> WHAT YOU HAVE TO DO: Reproduce the material below, swapping "each given word" for "each listed word" wherever it appears and leaving all other text unchanged.

___ ROWS ___

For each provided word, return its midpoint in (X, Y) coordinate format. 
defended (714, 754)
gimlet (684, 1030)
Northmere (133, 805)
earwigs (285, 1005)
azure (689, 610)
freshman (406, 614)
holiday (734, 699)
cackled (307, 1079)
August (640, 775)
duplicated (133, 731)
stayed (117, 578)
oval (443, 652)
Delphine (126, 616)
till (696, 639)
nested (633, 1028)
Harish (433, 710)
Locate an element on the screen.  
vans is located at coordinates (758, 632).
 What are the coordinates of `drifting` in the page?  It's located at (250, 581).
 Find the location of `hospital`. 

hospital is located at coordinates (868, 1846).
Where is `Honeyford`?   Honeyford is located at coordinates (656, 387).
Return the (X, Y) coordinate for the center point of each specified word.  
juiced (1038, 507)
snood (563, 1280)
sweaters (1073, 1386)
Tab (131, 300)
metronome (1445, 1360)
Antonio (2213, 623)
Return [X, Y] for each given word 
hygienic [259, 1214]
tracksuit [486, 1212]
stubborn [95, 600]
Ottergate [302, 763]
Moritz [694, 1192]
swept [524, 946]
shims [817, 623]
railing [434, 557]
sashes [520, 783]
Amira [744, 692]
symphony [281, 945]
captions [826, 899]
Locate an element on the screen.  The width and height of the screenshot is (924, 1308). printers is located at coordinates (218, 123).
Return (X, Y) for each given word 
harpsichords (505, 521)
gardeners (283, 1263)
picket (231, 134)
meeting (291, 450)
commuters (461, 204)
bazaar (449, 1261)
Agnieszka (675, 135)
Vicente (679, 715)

___

> ANSWER IN FULL:
For each provided word, return its midpoint in (X, Y) coordinate format. 
defended (714, 754)
gimlet (684, 1030)
Northmere (133, 805)
earwigs (285, 1005)
azure (689, 610)
freshman (406, 614)
holiday (734, 699)
cackled (307, 1079)
August (640, 775)
duplicated (133, 731)
stayed (117, 578)
oval (443, 652)
Delphine (126, 616)
till (696, 639)
nested (633, 1028)
Harish (433, 710)
Locate an element on the screen.  
vans is located at coordinates (758, 632).
 What are the coordinates of `drifting` in the page?  It's located at (250, 581).
 Find the location of `hospital`. 

hospital is located at coordinates (868, 1846).
Where is `Honeyford`?   Honeyford is located at coordinates (656, 387).
Return the (X, Y) coordinate for the center point of each specified word.  
juiced (1038, 507)
snood (563, 1280)
sweaters (1073, 1386)
Tab (131, 300)
metronome (1445, 1360)
Antonio (2213, 623)
Return [X, Y] for each listed word 
hygienic [259, 1214]
tracksuit [486, 1212]
stubborn [95, 600]
Ottergate [302, 763]
Moritz [694, 1192]
swept [524, 946]
shims [817, 623]
railing [434, 557]
sashes [520, 783]
Amira [744, 692]
symphony [281, 945]
captions [826, 899]
Locate an element on the screen.  The width and height of the screenshot is (924, 1308). printers is located at coordinates (218, 123).
Return (X, Y) for each listed word 
harpsichords (505, 521)
gardeners (283, 1263)
picket (231, 134)
meeting (291, 450)
commuters (461, 204)
bazaar (449, 1261)
Agnieszka (675, 135)
Vicente (679, 715)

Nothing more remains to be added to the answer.